:: DATA SECTION ::

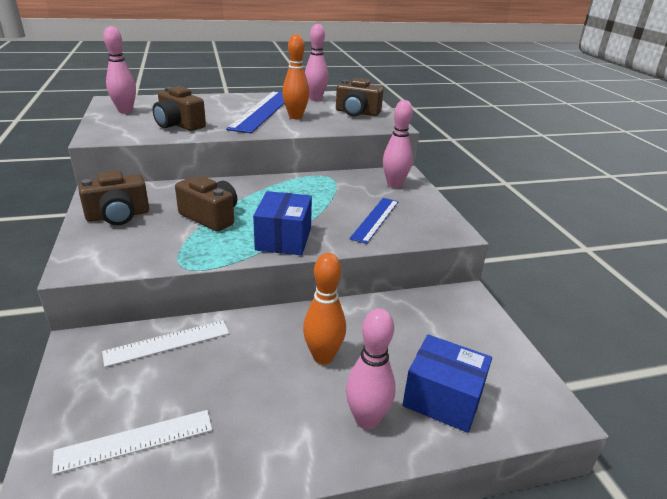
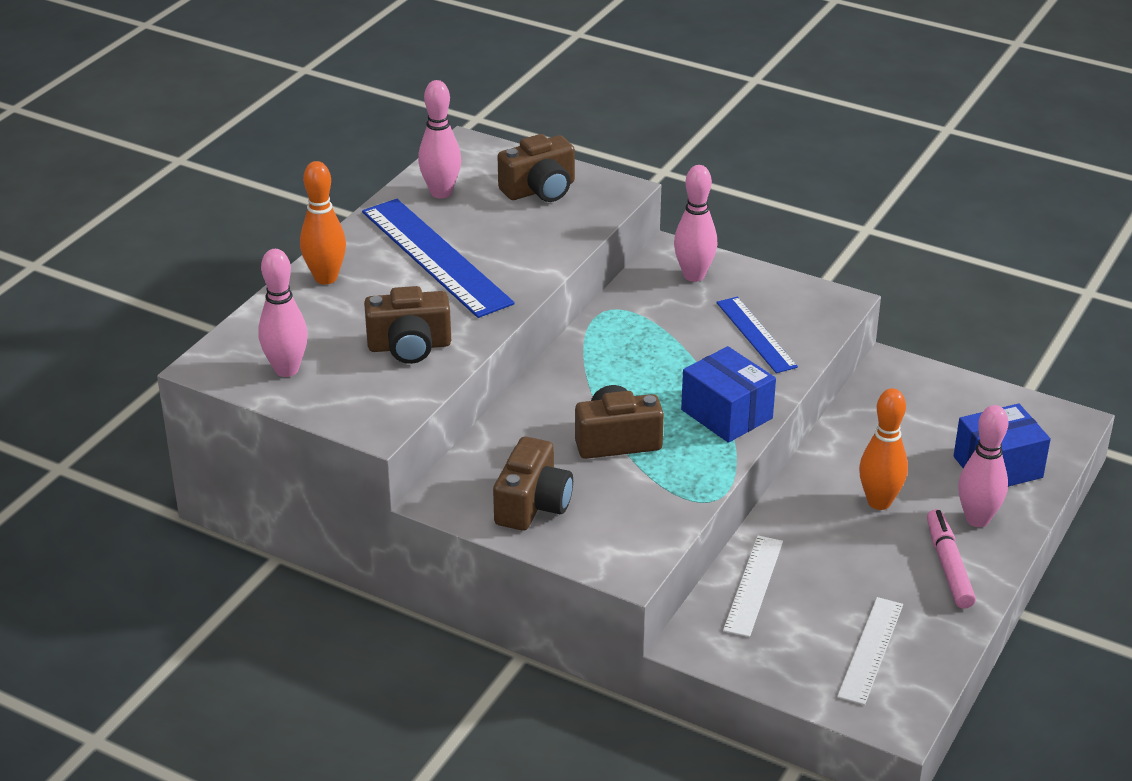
camera: 45 degrees left, 5 degrees up
(289, 433) = (948, 566): none -> pink marker
(295, 117) = (494, 244): orange bowling pin -> orange bowling pin (326, 278)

:::

When you repeat the material, keep every word exact and drop the pictures.

camera: 45 degrees left, 5 degrees up
(289, 433) = (948, 566): none -> pink marker
(295, 117) = (494, 244): orange bowling pin -> orange bowling pin (326, 278)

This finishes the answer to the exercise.